[DATA Boundary: Start]

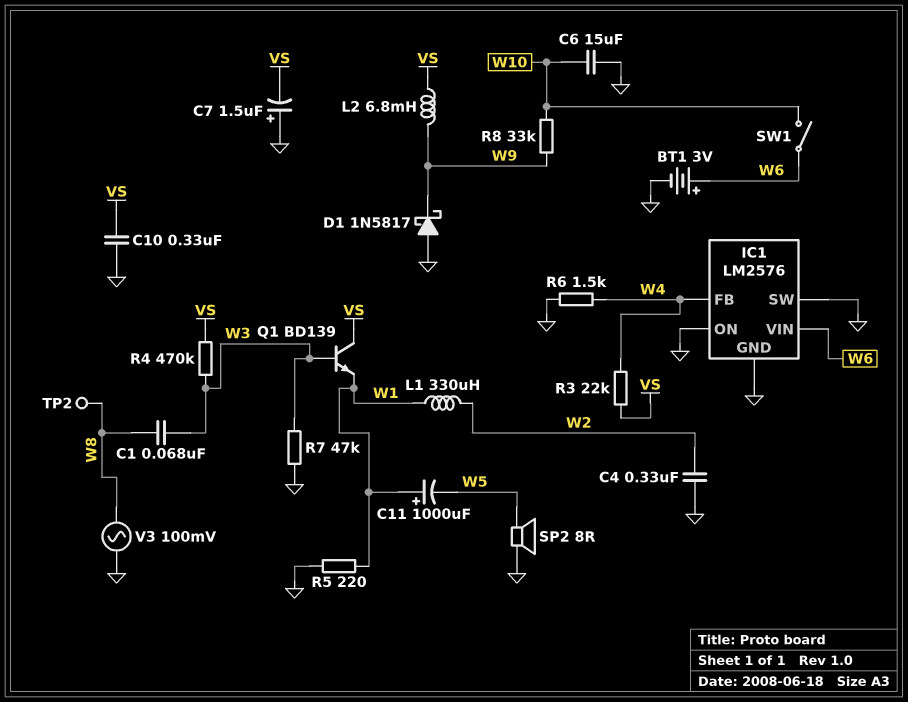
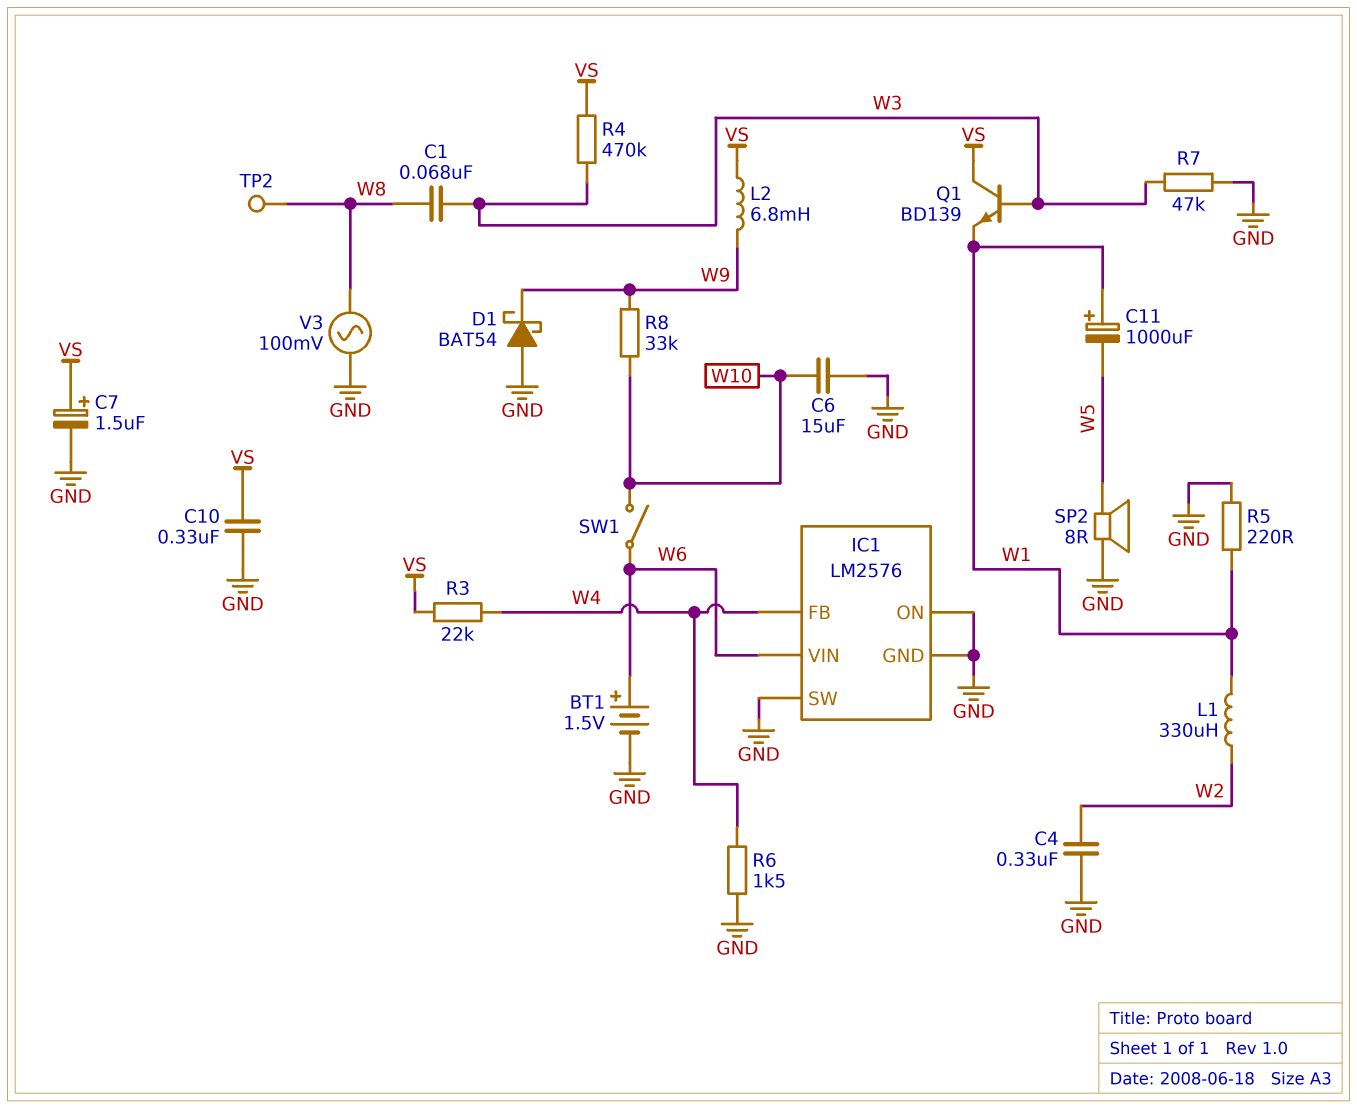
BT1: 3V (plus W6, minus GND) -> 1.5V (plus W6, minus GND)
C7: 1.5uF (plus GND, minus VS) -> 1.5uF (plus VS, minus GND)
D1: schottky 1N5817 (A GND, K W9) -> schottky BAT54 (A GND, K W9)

[DATA Boundary: End]
[DATA Boundary: Start]

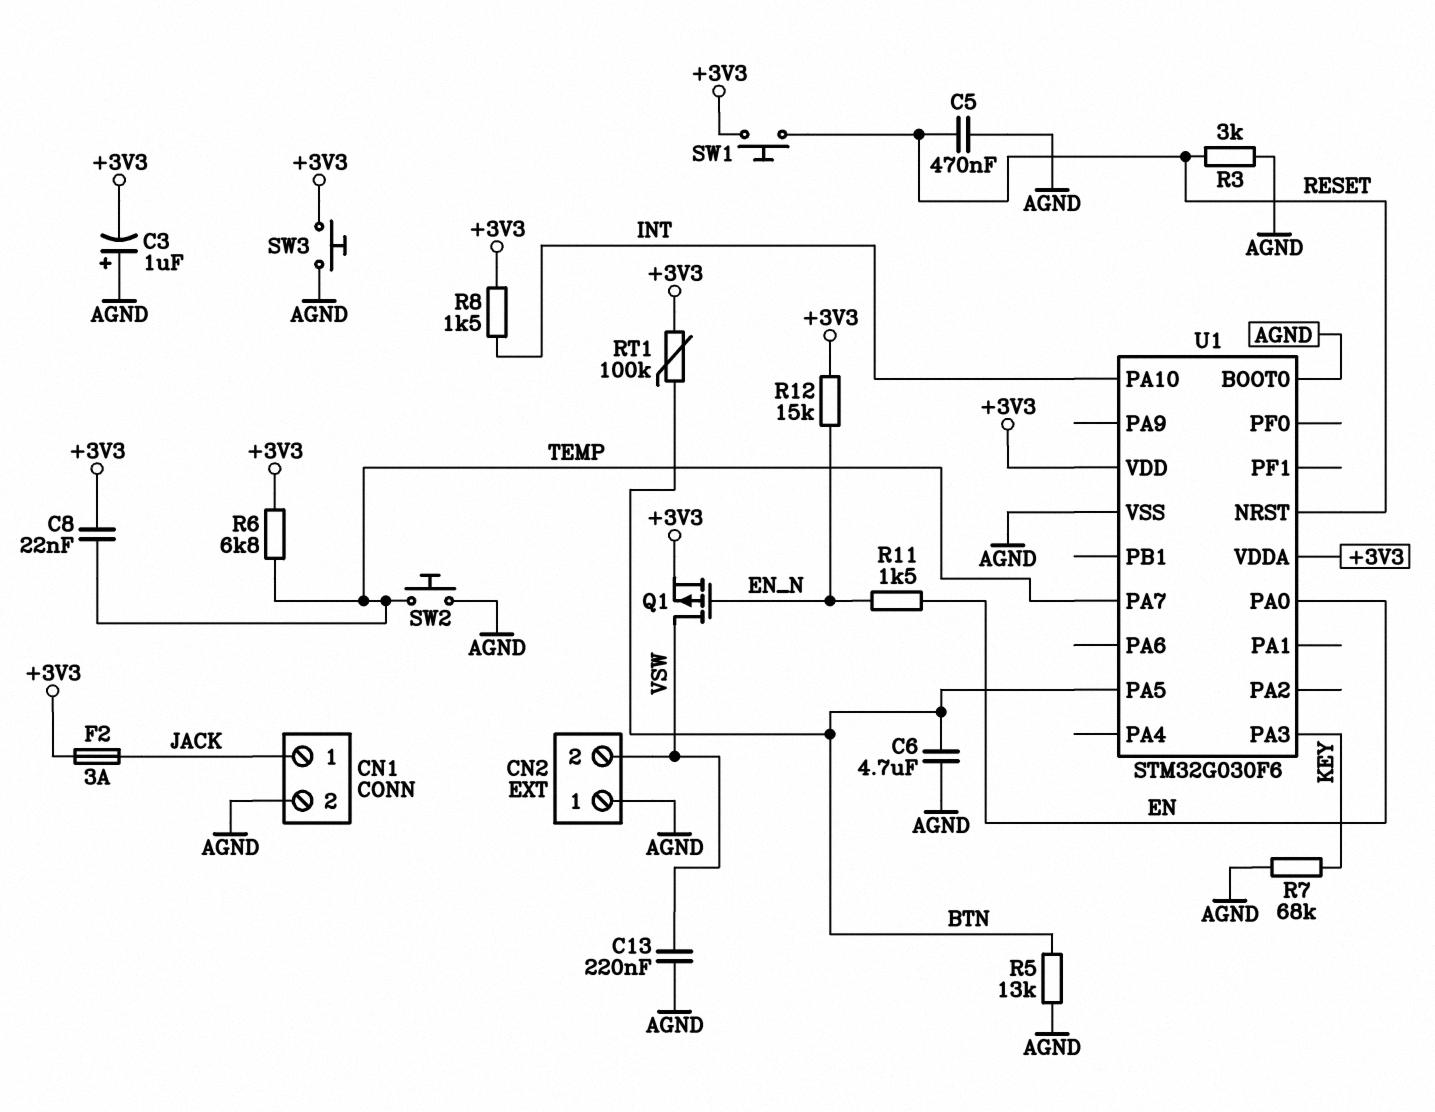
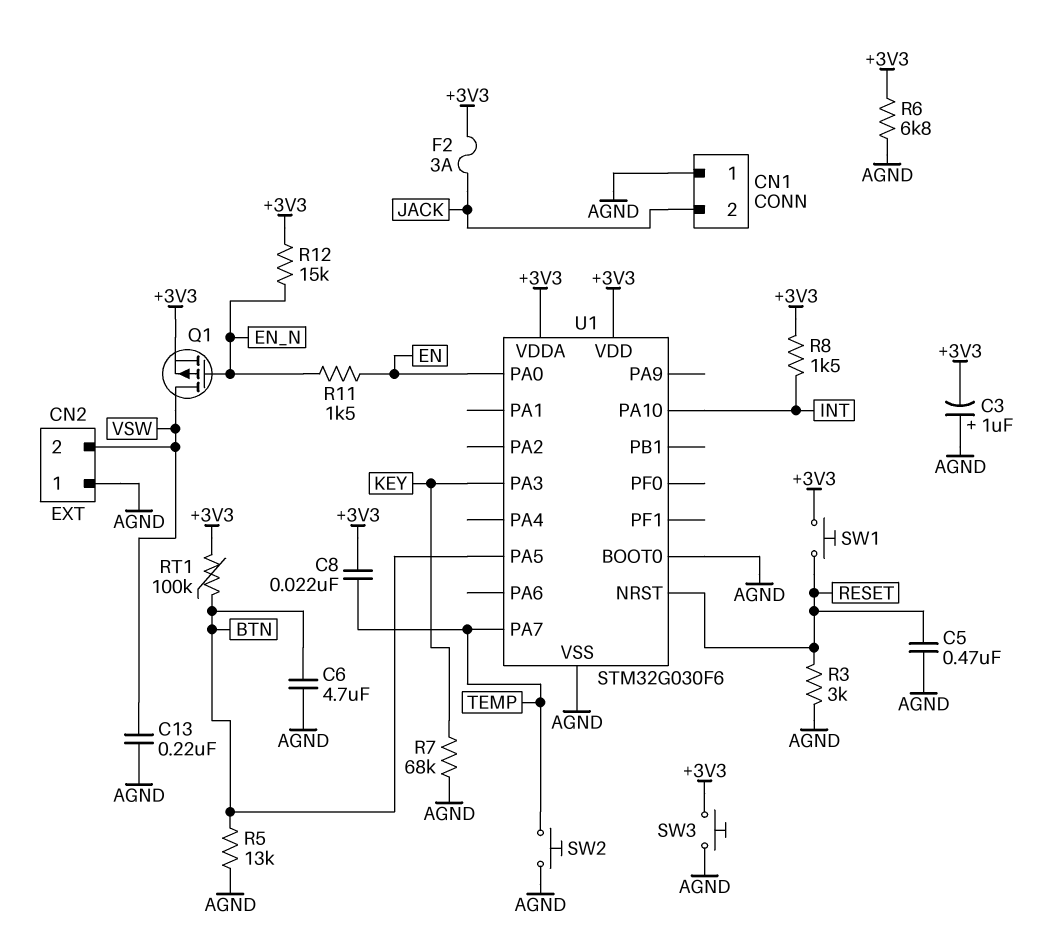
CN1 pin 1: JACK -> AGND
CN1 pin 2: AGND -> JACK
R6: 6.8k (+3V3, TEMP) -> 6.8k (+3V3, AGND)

[DATA Boundary: End]
[DATA Boundary: Start]

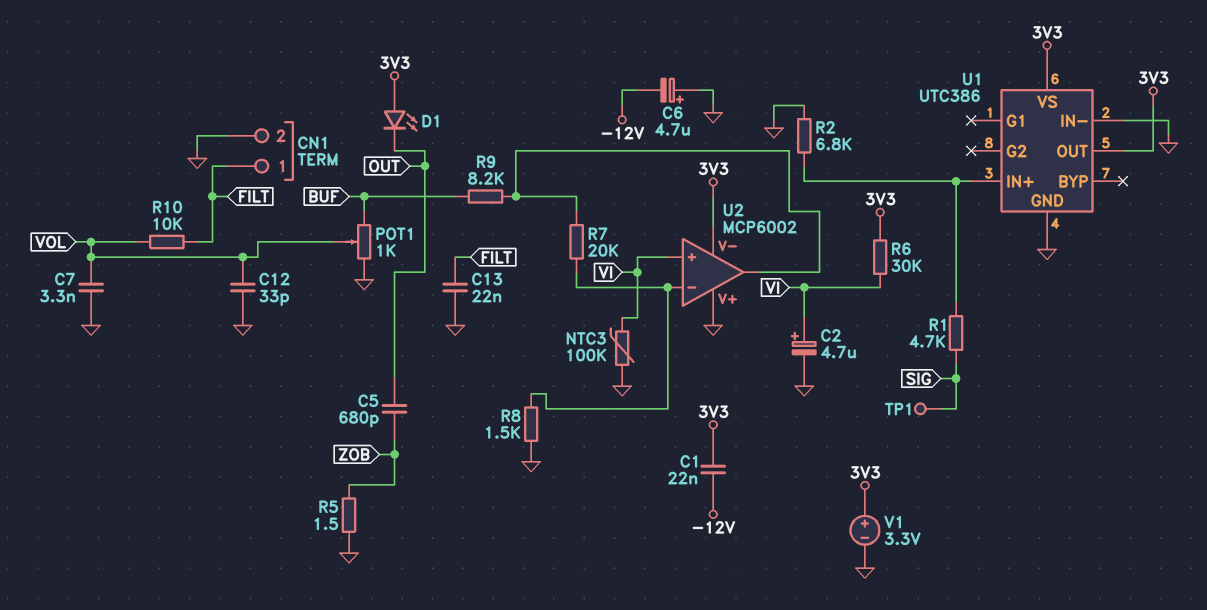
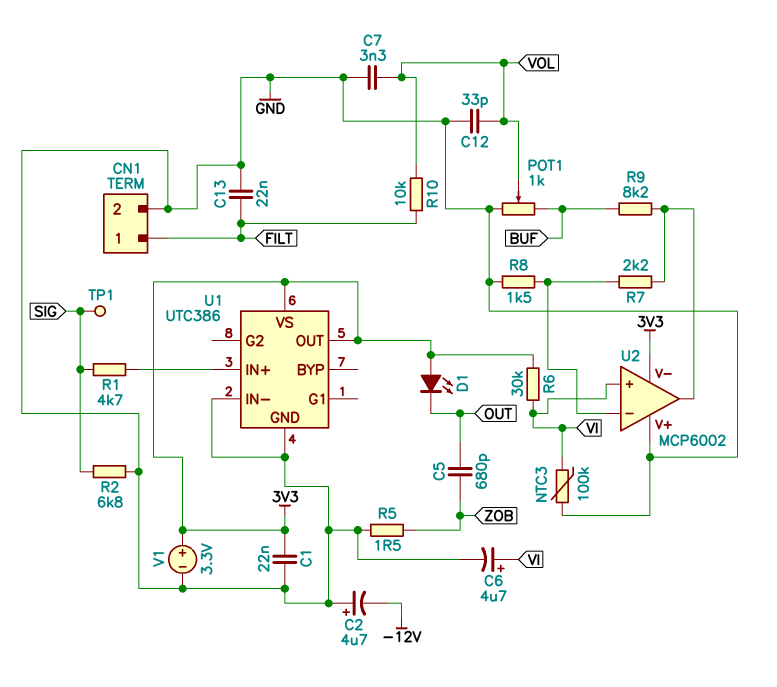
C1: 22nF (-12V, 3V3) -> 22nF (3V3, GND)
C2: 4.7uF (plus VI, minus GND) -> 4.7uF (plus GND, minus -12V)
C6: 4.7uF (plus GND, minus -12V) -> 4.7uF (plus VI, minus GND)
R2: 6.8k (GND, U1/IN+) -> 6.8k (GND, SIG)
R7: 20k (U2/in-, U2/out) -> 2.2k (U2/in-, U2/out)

[DATA Boundary: End]

Please return the lines above that run from the line containing "BT1: 3V (plus" to the line containing "D1: schottky 1N5817", inclusive, exactly and with no other lines.

BT1: 3V (plus W6, minus GND) -> 1.5V (plus W6, minus GND)
C7: 1.5uF (plus GND, minus VS) -> 1.5uF (plus VS, minus GND)
D1: schottky 1N5817 (A GND, K W9) -> schottky BAT54 (A GND, K W9)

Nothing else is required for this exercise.